#### Data for this exercise:
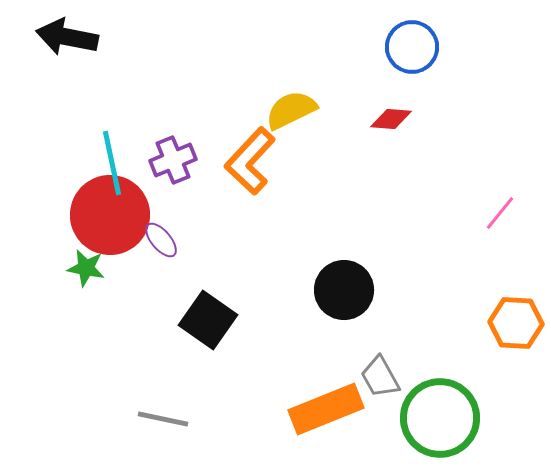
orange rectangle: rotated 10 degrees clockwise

--

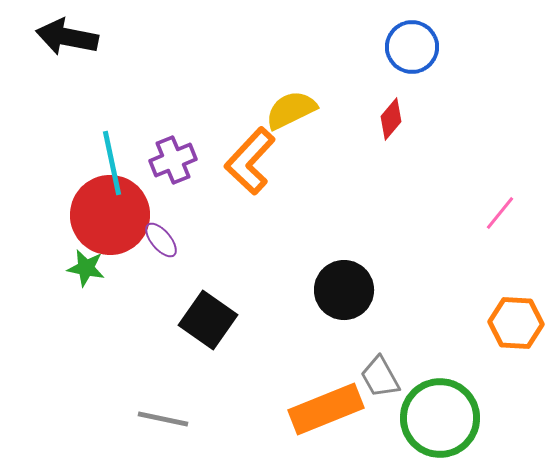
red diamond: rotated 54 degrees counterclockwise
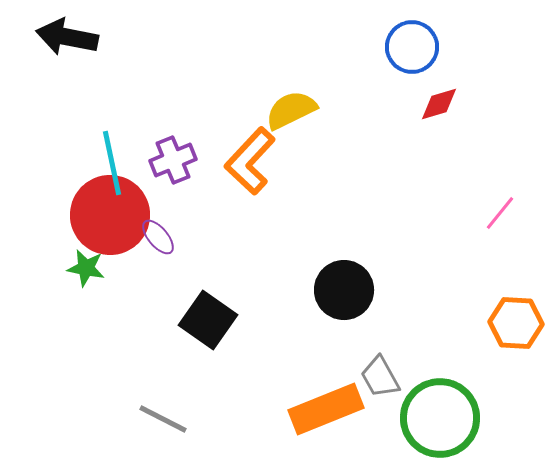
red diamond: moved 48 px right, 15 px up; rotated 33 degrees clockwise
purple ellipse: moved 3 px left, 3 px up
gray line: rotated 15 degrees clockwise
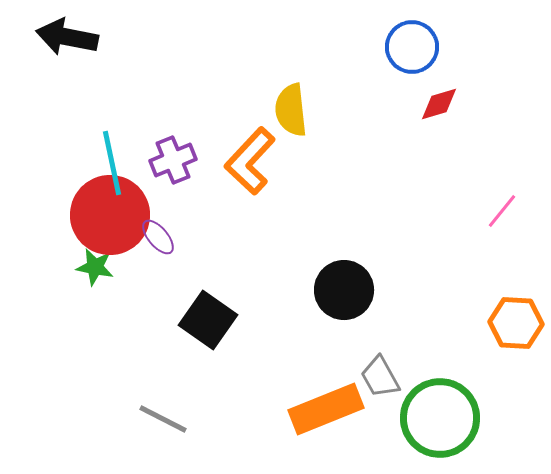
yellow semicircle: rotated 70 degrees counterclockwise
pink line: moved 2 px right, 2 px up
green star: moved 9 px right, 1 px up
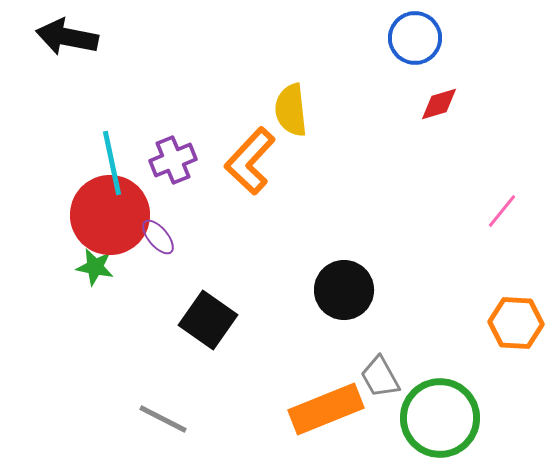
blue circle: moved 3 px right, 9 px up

#### What is expected:
Please recast the part of the rows that opens with the line containing "yellow semicircle: rotated" and closes with the line containing "blue circle: moved 3 px right, 9 px up" as a Markdown table with the columns No. and Change, one line per table row. Leave out blank lines and the pictures.

#### Reply:
| No. | Change |
|---|---|
| 1 | yellow semicircle: rotated 70 degrees counterclockwise |
| 2 | pink line: moved 2 px right, 2 px up |
| 3 | green star: moved 9 px right, 1 px up |
| 4 | blue circle: moved 3 px right, 9 px up |